*** Opening Data for review ***
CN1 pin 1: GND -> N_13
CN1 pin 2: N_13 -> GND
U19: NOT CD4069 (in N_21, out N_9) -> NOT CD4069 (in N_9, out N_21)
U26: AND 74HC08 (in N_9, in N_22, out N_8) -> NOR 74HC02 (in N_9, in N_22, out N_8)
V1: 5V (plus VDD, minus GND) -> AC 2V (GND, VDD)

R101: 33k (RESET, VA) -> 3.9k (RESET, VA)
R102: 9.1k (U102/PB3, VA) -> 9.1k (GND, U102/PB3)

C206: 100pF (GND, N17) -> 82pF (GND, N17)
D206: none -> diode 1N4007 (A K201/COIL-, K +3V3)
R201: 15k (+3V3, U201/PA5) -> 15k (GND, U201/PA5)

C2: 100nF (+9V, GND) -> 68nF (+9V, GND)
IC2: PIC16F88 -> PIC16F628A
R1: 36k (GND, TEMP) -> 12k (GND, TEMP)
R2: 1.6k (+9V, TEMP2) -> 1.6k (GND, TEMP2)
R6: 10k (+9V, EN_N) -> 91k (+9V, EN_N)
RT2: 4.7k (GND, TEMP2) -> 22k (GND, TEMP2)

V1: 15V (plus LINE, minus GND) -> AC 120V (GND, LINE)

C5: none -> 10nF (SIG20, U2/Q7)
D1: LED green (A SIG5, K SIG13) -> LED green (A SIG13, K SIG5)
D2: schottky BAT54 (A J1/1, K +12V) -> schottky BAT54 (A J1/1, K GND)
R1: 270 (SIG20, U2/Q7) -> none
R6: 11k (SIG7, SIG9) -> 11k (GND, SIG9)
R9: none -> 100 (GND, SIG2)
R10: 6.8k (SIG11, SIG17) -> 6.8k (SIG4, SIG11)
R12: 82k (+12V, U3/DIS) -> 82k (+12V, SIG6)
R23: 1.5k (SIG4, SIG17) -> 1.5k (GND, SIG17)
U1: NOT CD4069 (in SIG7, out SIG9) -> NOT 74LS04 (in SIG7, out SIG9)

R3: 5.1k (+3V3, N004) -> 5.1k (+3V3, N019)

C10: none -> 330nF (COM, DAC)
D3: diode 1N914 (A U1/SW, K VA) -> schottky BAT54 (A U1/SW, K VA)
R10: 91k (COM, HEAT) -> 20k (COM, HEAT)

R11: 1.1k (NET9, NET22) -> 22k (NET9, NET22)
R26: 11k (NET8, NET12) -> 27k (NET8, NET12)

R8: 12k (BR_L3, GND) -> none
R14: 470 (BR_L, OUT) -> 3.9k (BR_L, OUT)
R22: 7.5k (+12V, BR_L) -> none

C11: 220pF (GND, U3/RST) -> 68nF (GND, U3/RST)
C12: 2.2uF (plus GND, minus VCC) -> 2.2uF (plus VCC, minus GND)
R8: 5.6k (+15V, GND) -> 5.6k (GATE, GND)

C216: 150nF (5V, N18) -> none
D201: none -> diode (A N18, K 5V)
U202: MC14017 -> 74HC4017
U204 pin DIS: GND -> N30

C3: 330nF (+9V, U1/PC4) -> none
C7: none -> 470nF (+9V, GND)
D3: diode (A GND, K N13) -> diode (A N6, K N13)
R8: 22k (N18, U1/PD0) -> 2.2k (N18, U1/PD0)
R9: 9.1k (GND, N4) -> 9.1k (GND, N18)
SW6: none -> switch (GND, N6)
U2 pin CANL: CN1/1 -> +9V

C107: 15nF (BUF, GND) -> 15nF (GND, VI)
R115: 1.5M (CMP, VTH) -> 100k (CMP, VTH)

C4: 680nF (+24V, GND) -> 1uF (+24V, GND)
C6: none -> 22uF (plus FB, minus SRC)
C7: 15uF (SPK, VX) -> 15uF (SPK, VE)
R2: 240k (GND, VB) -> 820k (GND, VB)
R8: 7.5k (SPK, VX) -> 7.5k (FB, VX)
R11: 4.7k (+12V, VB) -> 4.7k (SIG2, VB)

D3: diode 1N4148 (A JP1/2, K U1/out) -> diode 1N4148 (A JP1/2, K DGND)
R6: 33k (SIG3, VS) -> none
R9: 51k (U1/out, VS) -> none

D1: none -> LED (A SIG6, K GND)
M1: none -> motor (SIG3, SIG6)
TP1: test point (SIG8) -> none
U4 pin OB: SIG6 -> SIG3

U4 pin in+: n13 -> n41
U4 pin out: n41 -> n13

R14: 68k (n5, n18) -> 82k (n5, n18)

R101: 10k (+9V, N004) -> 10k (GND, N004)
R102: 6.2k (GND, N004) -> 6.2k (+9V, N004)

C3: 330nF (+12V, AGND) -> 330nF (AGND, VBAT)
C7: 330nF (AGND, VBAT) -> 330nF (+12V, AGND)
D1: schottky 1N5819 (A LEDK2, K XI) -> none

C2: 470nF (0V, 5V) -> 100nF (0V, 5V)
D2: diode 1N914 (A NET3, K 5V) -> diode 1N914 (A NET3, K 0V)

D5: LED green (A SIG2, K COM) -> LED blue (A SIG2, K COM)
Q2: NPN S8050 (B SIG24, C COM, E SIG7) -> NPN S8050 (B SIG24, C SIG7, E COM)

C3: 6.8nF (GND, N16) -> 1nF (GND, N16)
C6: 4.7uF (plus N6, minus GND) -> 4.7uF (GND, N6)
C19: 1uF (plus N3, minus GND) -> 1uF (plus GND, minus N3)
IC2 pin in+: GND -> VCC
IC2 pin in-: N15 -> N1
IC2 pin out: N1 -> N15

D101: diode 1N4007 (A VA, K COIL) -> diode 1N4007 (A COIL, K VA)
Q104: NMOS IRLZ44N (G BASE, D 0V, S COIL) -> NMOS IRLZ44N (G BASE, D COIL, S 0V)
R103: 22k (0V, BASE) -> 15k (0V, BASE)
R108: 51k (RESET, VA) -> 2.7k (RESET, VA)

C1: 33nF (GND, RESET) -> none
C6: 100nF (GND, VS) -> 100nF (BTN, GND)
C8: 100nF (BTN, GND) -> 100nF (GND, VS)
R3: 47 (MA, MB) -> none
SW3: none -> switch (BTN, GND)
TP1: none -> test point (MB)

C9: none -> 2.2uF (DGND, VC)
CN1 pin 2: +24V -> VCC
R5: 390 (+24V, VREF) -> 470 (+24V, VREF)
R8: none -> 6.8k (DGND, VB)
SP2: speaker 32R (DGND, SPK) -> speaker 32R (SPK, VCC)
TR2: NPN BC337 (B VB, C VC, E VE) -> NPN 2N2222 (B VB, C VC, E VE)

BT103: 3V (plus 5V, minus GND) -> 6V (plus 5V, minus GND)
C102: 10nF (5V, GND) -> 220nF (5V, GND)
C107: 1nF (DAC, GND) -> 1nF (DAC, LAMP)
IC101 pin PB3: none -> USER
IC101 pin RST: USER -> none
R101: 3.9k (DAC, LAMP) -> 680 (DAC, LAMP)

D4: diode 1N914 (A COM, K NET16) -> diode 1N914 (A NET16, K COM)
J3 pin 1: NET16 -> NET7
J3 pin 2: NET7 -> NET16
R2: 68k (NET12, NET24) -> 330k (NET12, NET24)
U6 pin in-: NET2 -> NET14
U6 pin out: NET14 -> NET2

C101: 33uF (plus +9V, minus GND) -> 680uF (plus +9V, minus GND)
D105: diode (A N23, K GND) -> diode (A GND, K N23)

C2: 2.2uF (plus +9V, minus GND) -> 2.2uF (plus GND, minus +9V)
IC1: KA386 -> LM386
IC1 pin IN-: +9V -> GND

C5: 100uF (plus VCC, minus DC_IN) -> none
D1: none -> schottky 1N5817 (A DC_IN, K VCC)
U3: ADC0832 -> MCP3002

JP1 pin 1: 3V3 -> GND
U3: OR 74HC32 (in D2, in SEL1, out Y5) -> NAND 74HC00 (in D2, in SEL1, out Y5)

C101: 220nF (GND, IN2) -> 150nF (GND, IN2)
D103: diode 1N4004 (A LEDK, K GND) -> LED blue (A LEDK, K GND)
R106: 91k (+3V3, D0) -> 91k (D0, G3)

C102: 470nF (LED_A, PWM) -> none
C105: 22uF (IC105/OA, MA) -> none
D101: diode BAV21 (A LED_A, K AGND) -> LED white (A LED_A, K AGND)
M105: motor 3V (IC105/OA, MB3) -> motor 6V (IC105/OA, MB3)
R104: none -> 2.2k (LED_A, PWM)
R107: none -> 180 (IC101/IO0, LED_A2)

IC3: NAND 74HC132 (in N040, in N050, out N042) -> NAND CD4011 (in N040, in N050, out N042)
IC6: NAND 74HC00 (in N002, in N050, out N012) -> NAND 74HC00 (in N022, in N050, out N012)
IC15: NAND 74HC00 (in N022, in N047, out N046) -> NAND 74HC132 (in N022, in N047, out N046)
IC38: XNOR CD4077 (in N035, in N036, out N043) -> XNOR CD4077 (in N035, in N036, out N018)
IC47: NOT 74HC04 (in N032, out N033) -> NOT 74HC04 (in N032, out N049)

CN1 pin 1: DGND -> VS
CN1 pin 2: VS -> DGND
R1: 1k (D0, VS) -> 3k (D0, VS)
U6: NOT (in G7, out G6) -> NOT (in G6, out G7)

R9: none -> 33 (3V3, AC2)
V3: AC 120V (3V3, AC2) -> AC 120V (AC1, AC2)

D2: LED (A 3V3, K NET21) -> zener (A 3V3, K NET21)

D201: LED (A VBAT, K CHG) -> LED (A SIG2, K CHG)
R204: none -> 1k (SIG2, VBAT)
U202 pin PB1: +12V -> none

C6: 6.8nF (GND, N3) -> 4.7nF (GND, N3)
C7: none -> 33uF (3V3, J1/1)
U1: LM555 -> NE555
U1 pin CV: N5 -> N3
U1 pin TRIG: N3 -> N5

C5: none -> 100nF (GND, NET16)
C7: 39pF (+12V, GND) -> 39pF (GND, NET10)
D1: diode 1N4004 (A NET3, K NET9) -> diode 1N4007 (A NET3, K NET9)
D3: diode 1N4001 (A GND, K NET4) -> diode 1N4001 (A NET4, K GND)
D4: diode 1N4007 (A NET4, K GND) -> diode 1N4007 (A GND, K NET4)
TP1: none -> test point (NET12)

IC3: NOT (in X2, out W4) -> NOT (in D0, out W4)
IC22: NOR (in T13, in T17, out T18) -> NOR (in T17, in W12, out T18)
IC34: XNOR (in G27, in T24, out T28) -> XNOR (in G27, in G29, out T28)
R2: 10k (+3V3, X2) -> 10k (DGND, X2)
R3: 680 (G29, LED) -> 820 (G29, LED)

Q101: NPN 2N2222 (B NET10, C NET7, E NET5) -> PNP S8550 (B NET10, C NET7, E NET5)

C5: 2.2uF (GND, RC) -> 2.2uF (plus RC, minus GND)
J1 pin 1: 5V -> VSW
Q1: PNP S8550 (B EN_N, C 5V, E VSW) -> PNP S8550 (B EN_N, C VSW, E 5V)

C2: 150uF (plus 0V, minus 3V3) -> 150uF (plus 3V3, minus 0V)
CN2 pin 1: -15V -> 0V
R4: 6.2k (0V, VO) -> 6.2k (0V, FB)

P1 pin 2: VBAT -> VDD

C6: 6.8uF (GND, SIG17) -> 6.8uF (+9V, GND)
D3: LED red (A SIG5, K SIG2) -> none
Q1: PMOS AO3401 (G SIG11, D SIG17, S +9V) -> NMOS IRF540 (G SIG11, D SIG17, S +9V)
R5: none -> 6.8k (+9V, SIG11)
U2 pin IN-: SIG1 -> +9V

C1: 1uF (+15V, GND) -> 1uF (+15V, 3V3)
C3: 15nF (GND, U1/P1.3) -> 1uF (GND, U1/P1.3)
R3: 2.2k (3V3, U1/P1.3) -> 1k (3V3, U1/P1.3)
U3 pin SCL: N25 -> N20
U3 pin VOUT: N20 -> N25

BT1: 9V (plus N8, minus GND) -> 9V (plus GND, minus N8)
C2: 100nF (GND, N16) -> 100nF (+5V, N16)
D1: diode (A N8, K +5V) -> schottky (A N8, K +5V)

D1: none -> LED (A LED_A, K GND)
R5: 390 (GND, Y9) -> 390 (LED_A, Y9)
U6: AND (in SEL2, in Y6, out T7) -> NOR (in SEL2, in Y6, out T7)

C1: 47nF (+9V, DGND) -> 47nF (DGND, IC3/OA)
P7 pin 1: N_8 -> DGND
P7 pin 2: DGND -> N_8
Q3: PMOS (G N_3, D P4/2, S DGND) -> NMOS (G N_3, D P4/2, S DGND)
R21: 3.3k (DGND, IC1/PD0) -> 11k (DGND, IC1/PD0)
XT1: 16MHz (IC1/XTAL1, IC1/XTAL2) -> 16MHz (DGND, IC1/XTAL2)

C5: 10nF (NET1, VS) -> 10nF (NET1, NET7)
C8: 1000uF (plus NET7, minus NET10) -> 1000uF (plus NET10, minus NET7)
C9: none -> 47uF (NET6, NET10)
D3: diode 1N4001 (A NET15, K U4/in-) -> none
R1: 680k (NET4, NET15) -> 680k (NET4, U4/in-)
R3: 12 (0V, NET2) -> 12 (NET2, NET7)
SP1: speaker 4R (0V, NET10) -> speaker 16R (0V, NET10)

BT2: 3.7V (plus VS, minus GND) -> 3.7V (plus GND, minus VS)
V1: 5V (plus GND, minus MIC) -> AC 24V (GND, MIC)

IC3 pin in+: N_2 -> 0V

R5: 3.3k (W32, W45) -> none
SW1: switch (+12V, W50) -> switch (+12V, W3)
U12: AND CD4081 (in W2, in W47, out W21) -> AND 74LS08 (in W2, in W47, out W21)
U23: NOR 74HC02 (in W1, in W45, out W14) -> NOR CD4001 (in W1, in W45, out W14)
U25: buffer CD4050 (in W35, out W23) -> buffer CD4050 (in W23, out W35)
*** Closing Data for review ***
Copy exactly, word for word, the line with "U3 pin SCL: N25 -> N20" through the final line of the listing.

U3 pin SCL: N25 -> N20
U3 pin VOUT: N20 -> N25

BT1: 9V (plus N8, minus GND) -> 9V (plus GND, minus N8)
C2: 100nF (GND, N16) -> 100nF (+5V, N16)
D1: diode (A N8, K +5V) -> schottky (A N8, K +5V)

D1: none -> LED (A LED_A, K GND)
R5: 390 (GND, Y9) -> 390 (LED_A, Y9)
U6: AND (in SEL2, in Y6, out T7) -> NOR (in SEL2, in Y6, out T7)

C1: 47nF (+9V, DGND) -> 47nF (DGND, IC3/OA)
P7 pin 1: N_8 -> DGND
P7 pin 2: DGND -> N_8
Q3: PMOS (G N_3, D P4/2, S DGND) -> NMOS (G N_3, D P4/2, S DGND)
R21: 3.3k (DGND, IC1/PD0) -> 11k (DGND, IC1/PD0)
XT1: 16MHz (IC1/XTAL1, IC1/XTAL2) -> 16MHz (DGND, IC1/XTAL2)

C5: 10nF (NET1, VS) -> 10nF (NET1, NET7)
C8: 1000uF (plus NET7, minus NET10) -> 1000uF (plus NET10, minus NET7)
C9: none -> 47uF (NET6, NET10)
D3: diode 1N4001 (A NET15, K U4/in-) -> none
R1: 680k (NET4, NET15) -> 680k (NET4, U4/in-)
R3: 12 (0V, NET2) -> 12 (NET2, NET7)
SP1: speaker 4R (0V, NET10) -> speaker 16R (0V, NET10)

BT2: 3.7V (plus VS, minus GND) -> 3.7V (plus GND, minus VS)
V1: 5V (plus GND, minus MIC) -> AC 24V (GND, MIC)

IC3 pin in+: N_2 -> 0V

R5: 3.3k (W32, W45) -> none
SW1: switch (+12V, W50) -> switch (+12V, W3)
U12: AND CD4081 (in W2, in W47, out W21) -> AND 74LS08 (in W2, in W47, out W21)
U23: NOR 74HC02 (in W1, in W45, out W14) -> NOR CD4001 (in W1, in W45, out W14)
U25: buffer CD4050 (in W35, out W23) -> buffer CD4050 (in W23, out W35)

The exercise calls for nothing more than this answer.